[Directions for this task]: Using the data below, return the stretch from the line that contains "Where the RED" through the line that contains "The second view gained the GREEN", both included, exactly as it stands and nothing beyond it.

[Object change listings]:
= Beginning of Section =

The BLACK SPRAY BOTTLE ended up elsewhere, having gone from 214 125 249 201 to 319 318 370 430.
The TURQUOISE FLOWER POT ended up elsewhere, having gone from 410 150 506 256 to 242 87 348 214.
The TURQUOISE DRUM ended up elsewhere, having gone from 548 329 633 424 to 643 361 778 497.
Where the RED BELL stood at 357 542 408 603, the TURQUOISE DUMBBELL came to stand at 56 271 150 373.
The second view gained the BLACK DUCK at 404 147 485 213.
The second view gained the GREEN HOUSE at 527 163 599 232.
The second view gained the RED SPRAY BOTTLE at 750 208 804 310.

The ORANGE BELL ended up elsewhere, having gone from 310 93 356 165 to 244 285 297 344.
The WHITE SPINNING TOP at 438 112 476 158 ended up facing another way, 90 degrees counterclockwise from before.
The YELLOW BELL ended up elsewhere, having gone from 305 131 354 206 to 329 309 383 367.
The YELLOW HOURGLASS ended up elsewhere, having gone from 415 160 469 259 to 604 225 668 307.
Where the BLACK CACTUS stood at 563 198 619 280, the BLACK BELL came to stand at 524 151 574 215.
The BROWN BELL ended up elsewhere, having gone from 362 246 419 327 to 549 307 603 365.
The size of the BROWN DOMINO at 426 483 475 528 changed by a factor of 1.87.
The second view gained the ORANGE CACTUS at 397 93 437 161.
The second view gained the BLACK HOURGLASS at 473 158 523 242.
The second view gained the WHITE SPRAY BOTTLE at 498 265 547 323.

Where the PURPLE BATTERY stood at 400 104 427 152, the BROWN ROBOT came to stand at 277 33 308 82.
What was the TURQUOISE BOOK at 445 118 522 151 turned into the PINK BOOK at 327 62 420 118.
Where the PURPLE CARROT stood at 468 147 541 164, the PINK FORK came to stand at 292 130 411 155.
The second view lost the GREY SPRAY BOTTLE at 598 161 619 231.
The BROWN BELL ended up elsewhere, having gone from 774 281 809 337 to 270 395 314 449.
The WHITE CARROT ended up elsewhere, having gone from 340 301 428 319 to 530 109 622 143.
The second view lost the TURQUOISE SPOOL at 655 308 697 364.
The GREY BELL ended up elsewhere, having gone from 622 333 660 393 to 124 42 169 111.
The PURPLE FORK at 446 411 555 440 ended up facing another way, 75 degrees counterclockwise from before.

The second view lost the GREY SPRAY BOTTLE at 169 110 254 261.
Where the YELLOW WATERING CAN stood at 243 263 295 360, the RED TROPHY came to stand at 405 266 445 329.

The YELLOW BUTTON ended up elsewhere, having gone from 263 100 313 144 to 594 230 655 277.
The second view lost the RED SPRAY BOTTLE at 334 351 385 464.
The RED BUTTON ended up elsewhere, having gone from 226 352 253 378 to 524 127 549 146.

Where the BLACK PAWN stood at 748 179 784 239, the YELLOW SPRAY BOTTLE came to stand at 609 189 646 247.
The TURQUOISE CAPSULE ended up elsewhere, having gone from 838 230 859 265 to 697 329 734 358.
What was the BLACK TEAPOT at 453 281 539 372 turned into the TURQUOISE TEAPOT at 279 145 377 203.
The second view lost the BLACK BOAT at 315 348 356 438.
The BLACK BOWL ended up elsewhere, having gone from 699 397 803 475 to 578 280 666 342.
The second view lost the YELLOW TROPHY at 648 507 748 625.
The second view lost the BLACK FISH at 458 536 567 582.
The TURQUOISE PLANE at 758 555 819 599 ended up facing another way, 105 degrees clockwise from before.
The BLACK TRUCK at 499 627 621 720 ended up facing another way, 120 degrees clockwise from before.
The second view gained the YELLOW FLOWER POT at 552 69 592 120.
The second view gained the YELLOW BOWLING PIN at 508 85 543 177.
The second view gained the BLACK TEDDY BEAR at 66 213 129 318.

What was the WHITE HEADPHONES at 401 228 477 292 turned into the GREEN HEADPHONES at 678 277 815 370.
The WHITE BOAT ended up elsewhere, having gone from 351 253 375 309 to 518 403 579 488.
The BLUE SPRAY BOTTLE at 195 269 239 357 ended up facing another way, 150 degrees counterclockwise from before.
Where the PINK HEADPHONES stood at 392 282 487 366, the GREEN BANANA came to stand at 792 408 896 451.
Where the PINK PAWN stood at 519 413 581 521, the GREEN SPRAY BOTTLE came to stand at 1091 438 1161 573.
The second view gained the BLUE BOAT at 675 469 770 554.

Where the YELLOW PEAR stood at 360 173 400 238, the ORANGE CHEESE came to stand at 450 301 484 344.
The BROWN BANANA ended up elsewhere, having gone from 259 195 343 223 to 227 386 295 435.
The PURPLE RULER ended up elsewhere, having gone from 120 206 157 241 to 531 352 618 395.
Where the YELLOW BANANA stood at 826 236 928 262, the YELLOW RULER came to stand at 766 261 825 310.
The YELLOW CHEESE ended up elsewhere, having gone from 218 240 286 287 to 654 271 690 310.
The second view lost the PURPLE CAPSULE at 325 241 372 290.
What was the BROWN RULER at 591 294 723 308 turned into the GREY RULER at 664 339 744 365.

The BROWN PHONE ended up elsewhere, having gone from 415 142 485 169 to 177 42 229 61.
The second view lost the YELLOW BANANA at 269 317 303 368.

= End of Section =

[The completed task]:
Where the RED BELL stood at 357 542 408 603, the TURQUOISE DUMBBELL came to stand at 56 271 150 373.
The second view gained the BLACK DUCK at 404 147 485 213.
The second view gained the GREEN HOUSE at 527 163 599 232.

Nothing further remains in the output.